* [Work request]:
Scan the entries below and return each line that contains "green".

**** Supplied data

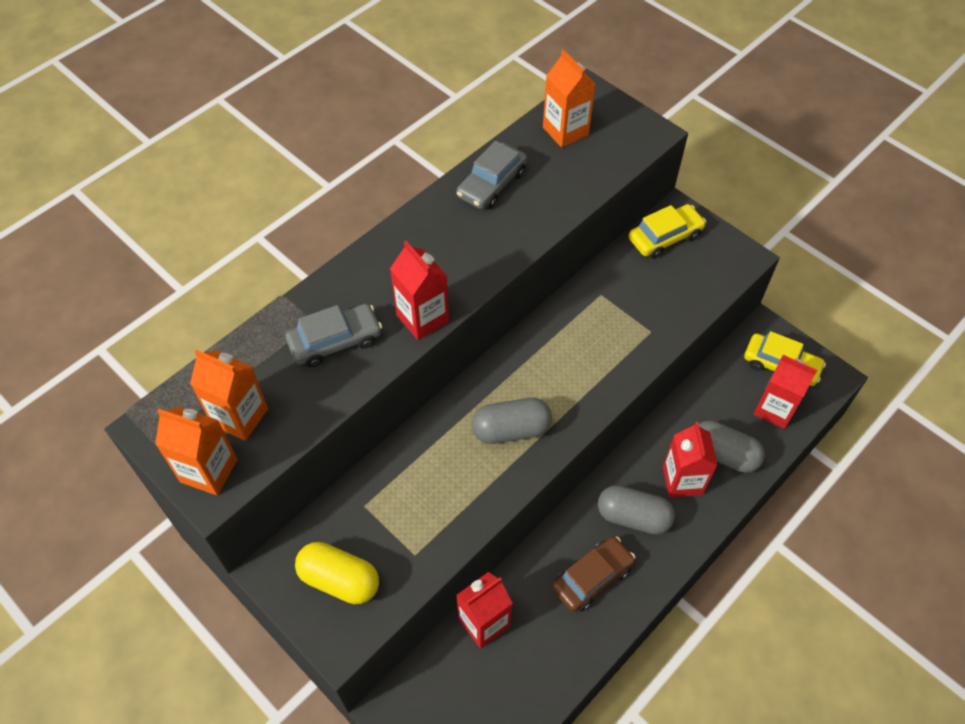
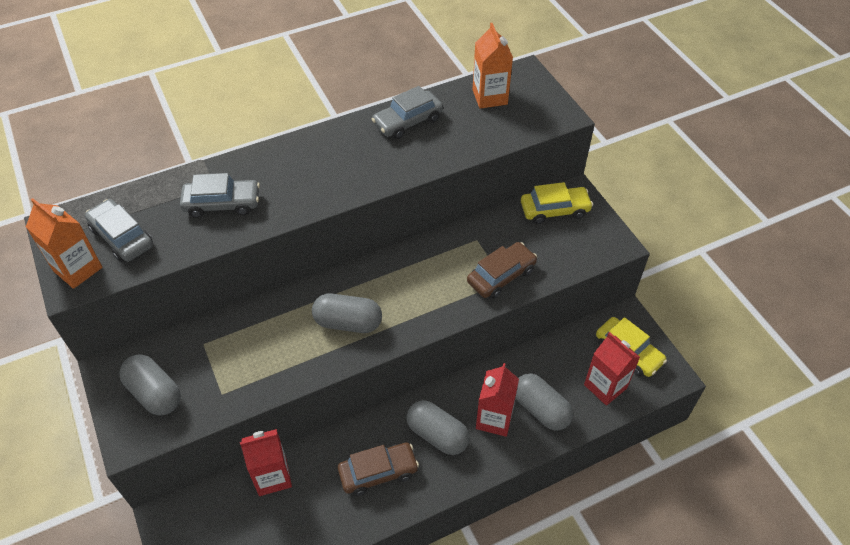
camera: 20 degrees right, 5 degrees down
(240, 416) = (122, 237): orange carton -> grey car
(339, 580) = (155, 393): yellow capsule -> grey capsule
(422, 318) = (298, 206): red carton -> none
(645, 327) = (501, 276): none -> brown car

********
**** Supplied data

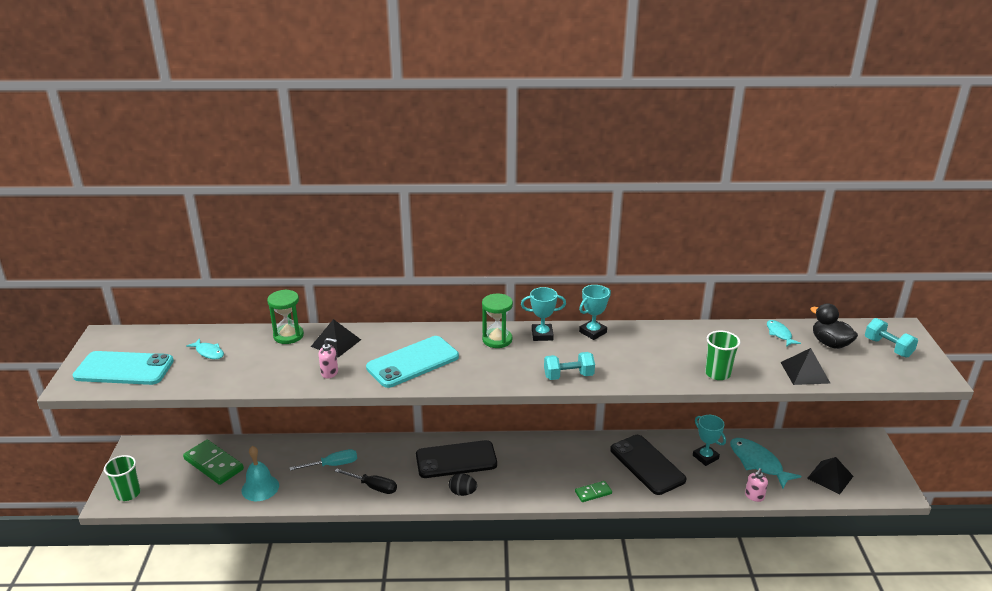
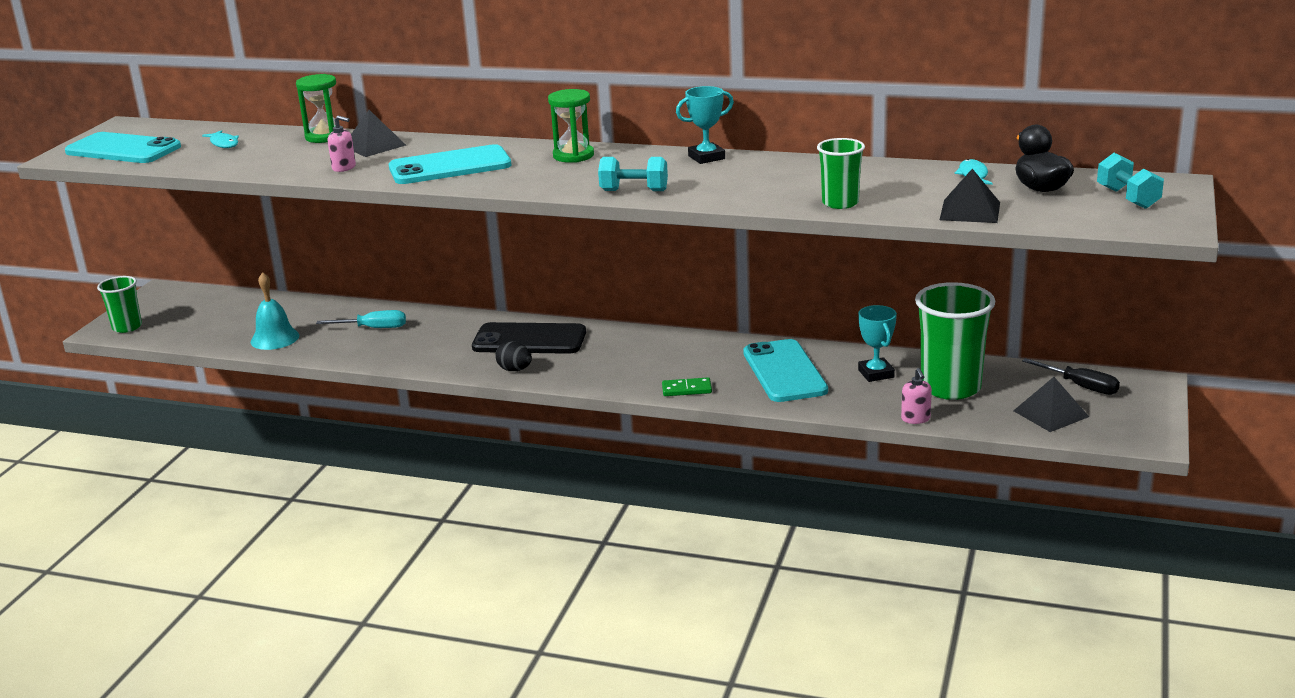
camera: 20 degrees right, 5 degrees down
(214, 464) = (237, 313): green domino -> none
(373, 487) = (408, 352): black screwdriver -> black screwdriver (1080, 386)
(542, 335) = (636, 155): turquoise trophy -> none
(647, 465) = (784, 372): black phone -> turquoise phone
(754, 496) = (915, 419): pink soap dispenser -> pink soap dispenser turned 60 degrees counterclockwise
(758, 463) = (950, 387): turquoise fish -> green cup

********

* [Exercise output]:
(214, 464) = (237, 313): green domino -> none
(758, 463) = (950, 387): turquoise fish -> green cup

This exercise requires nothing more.